== Problem statement ==
Transcribe the data that follows in full. Leave out the pictures.

── Provided data ──

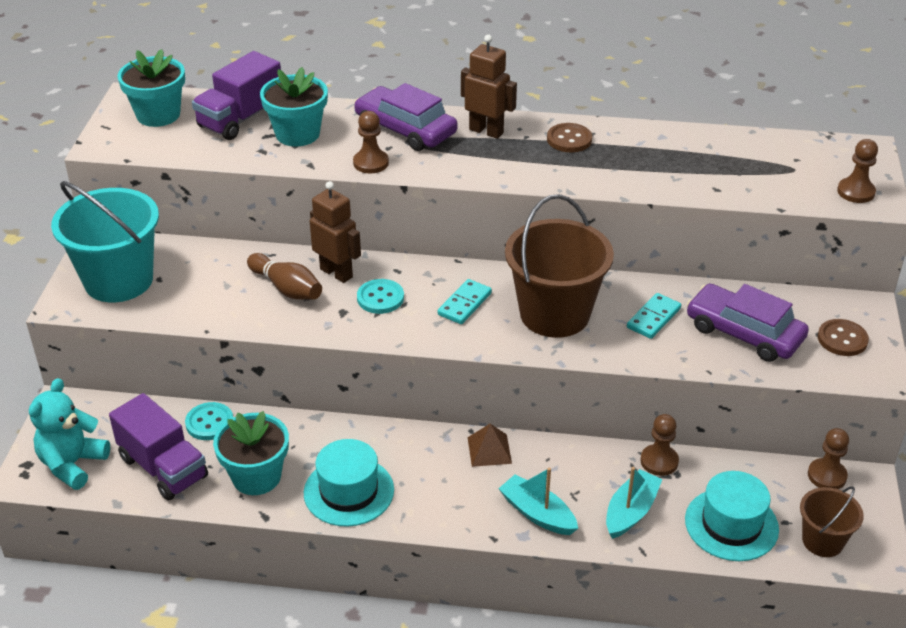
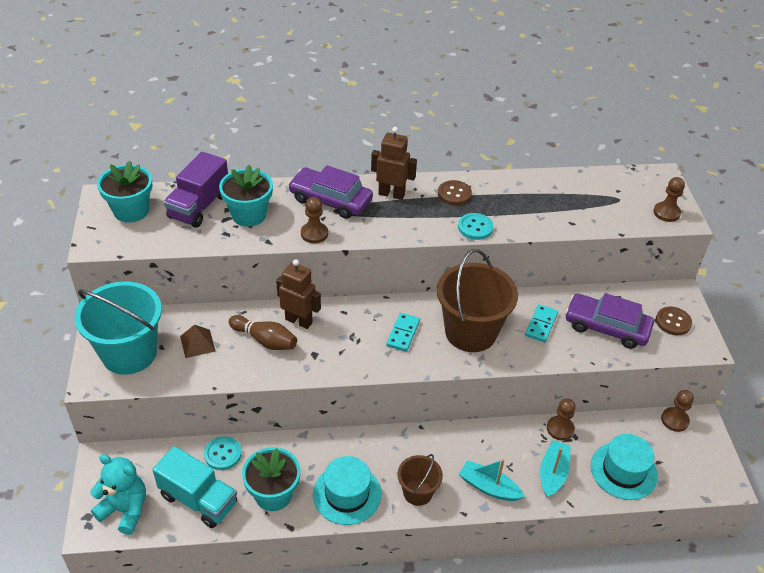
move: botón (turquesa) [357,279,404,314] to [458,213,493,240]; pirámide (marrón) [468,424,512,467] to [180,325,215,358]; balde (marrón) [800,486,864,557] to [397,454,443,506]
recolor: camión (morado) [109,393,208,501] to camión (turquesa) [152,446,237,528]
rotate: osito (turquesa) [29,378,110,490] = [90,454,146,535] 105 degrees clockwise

───

== Answer to the problem ==
move: botón (turquesa) [357,279,404,314] to [458,213,493,240]; pirámide (marrón) [468,424,512,467] to [180,325,215,358]; balde (marrón) [800,486,864,557] to [397,454,443,506]
recolor: camión (morado) [109,393,208,501] to camión (turquesa) [152,446,237,528]
rotate: osito (turquesa) [29,378,110,490] = [90,454,146,535] 105 degrees clockwise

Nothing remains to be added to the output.